## What you need to do
Check each line of the data below for the word "green", then extract the ones that have it.

## Raw data

********

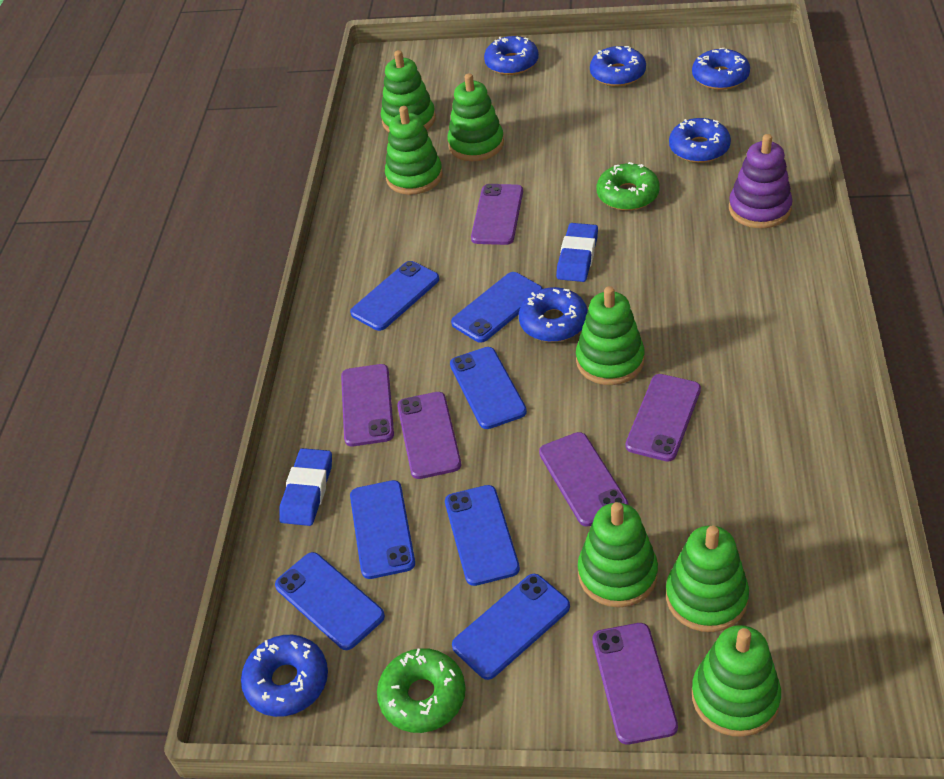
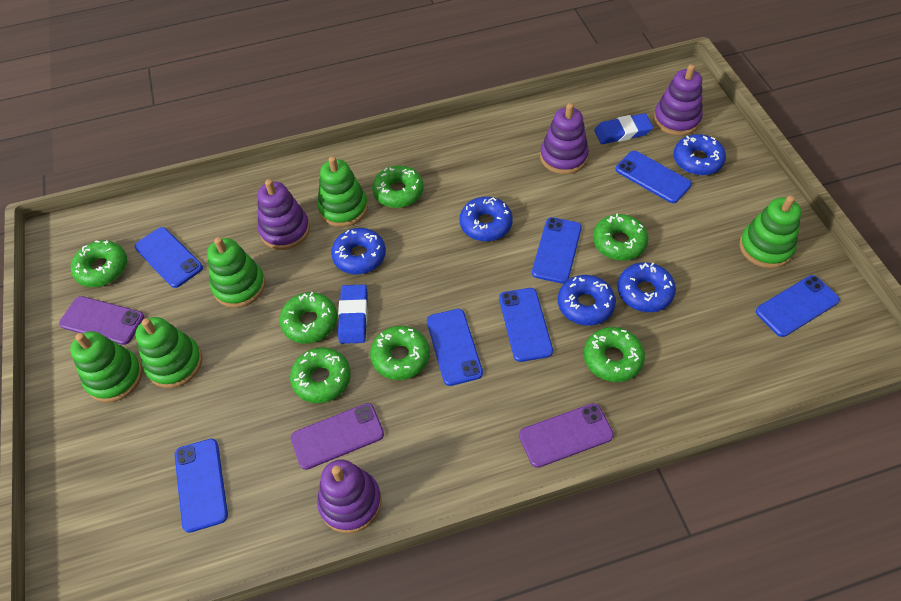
blue donut: 6 -> 5
green donut: 2 -> 7
green stacking toy: 7 -> 5
purple phone: 6 -> 3
purple stacking toy: 1 -> 4

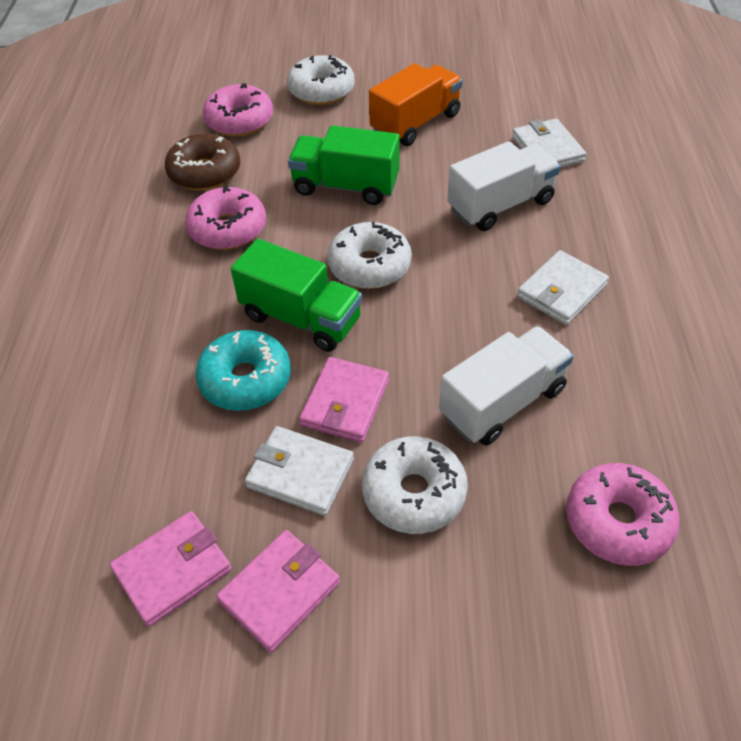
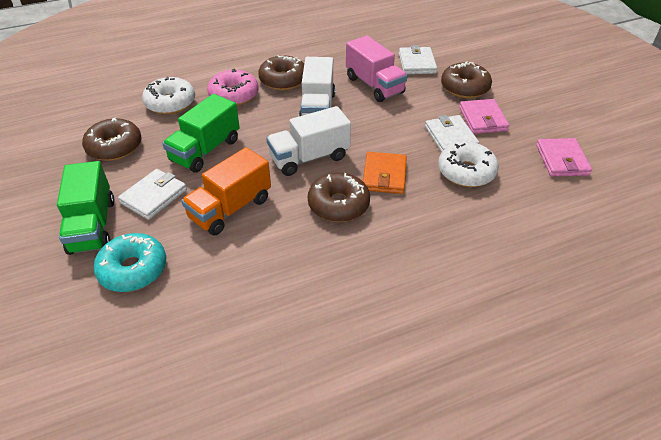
brown donut: 1 -> 4
orange wallet: 0 -> 1
pink donut: 3 -> 1
pink truck: 0 -> 1
pink wallet: 3 -> 2
white donut: 3 -> 2

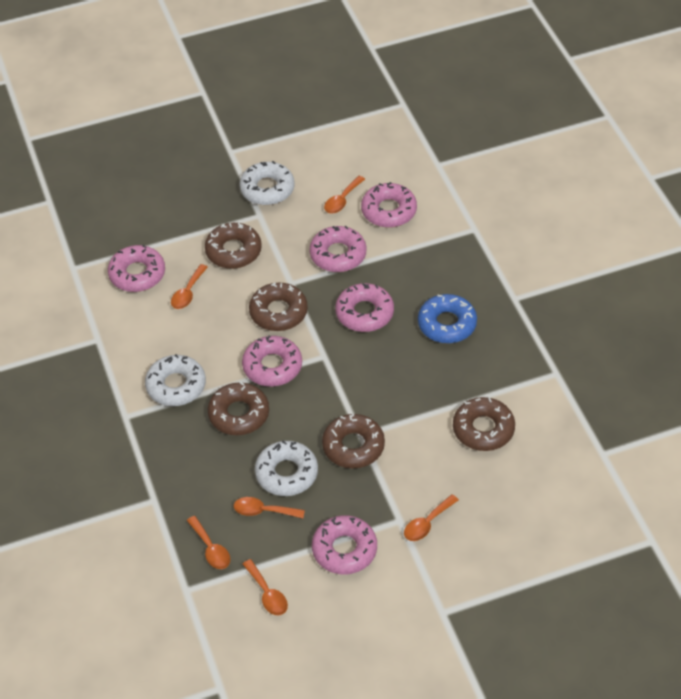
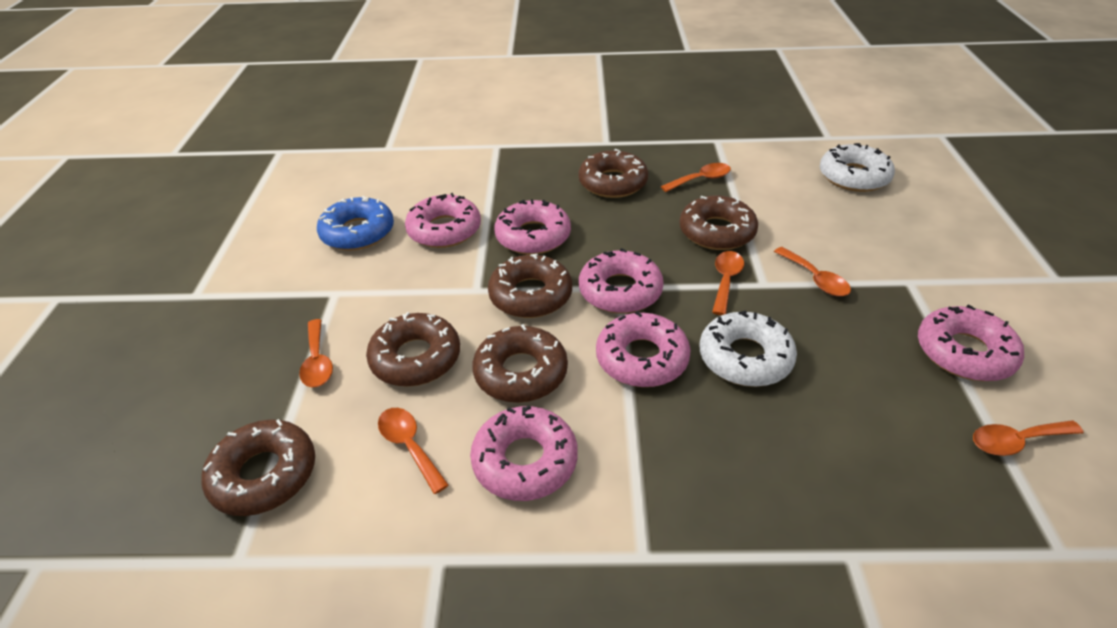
brown donut: 5 -> 6
white donut: 3 -> 2

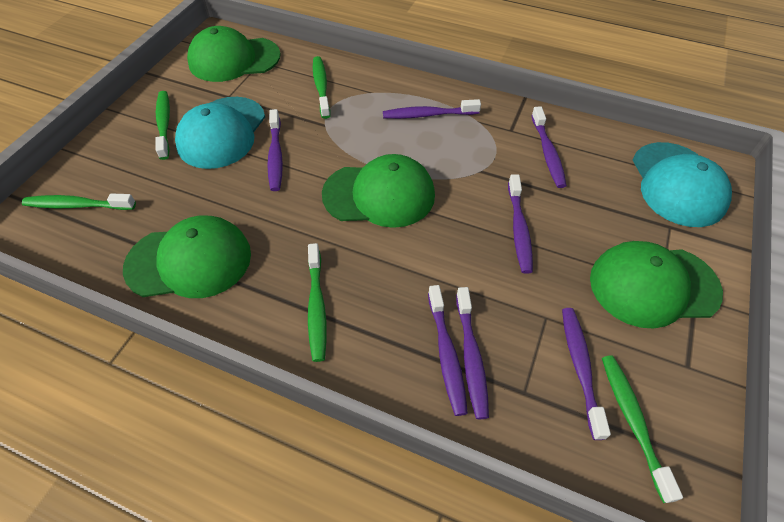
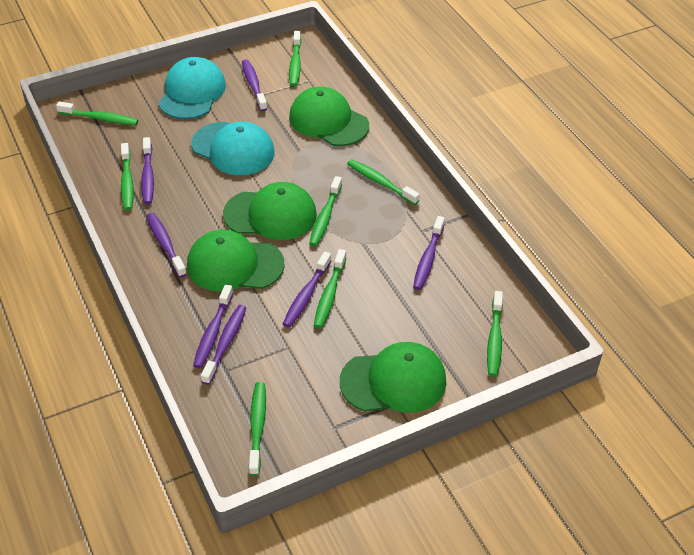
green toothbrush: 5 -> 8

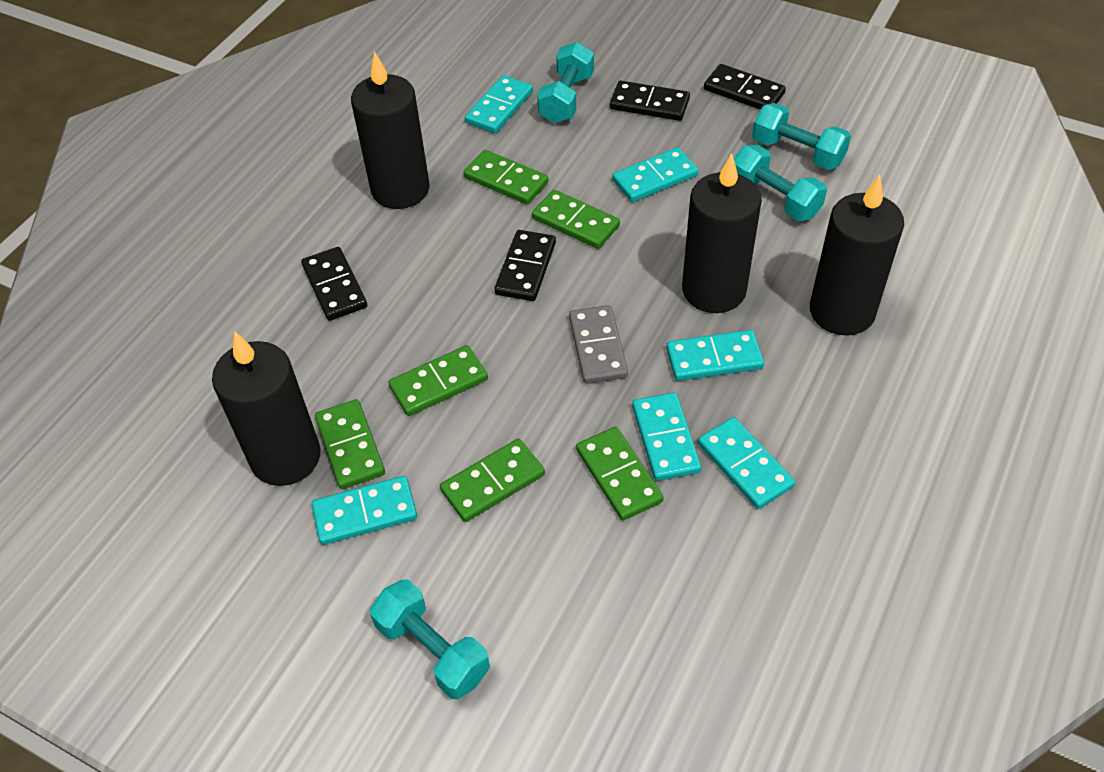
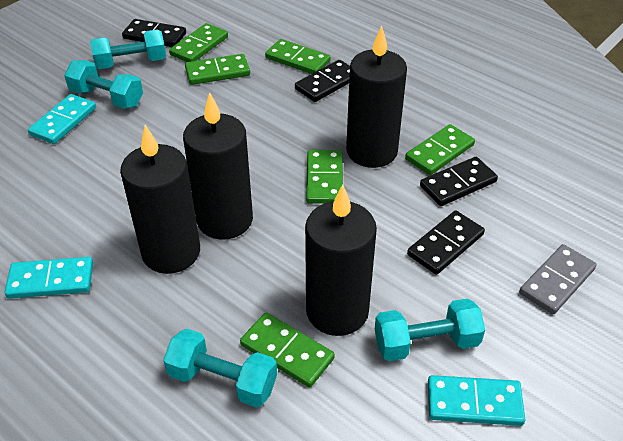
turquoise domino: 6 -> 3

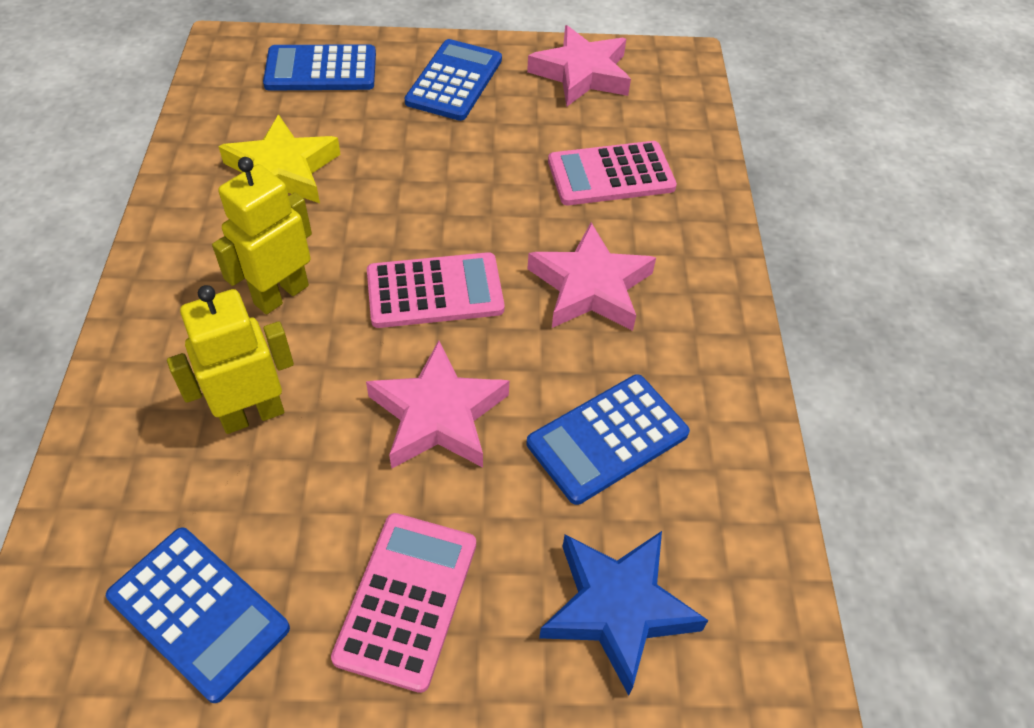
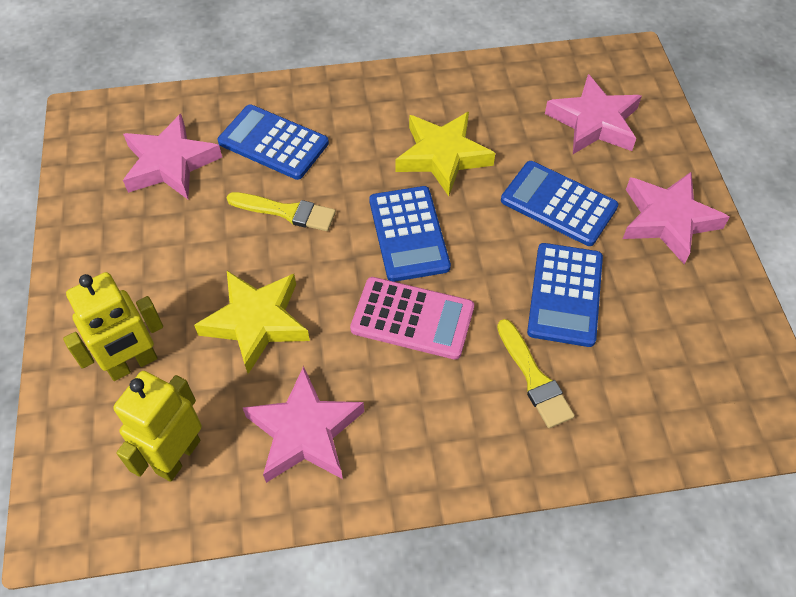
blue star: 1 -> 0
pink calculator: 3 -> 1
pink star: 3 -> 4
yellow brush: 0 -> 2
yellow star: 1 -> 2

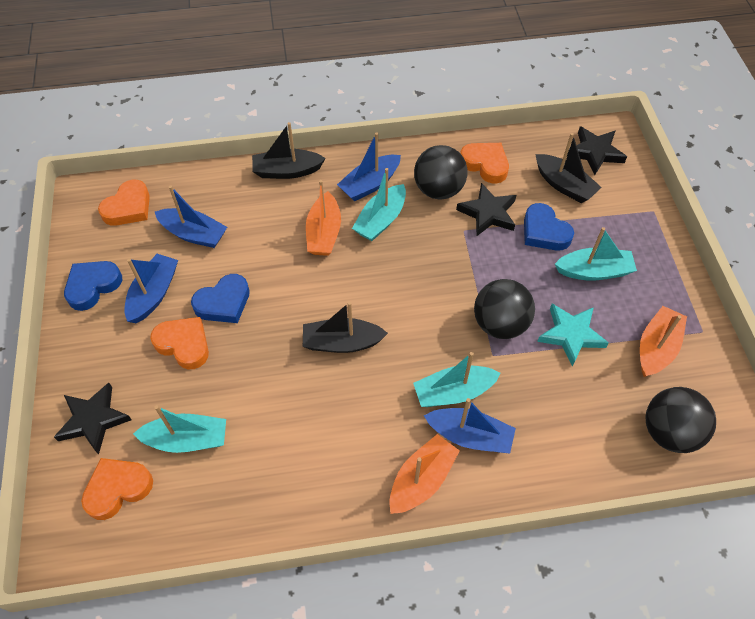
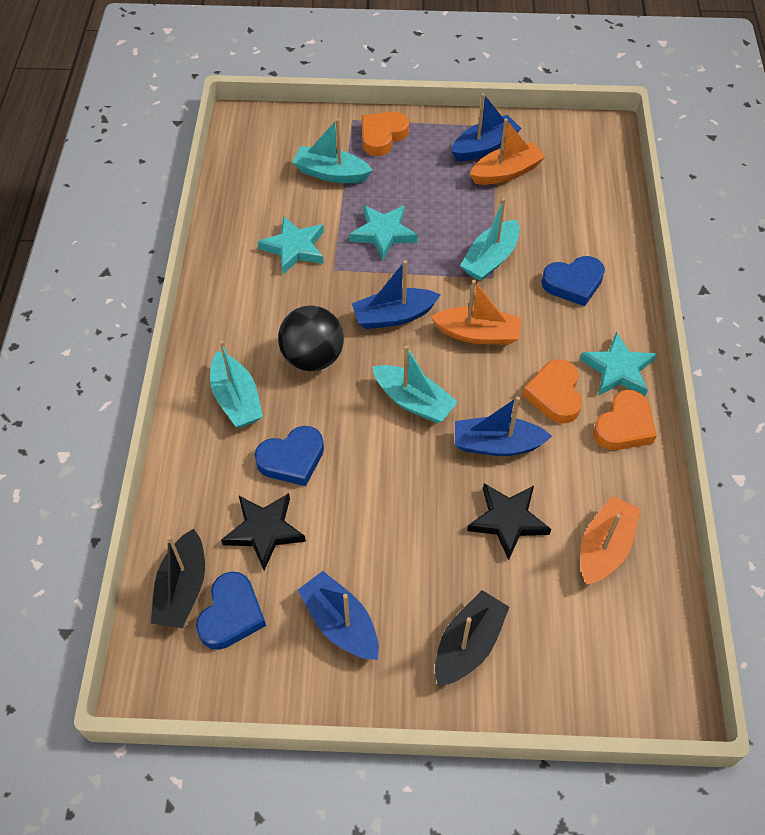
black ball: 3 -> 1
black boat: 3 -> 2
black star: 3 -> 2
orange heart: 4 -> 3
turquoise star: 1 -> 3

********

## Solution for this task
green donut: 2 -> 7
green stacking toy: 7 -> 5
green toothbrush: 5 -> 8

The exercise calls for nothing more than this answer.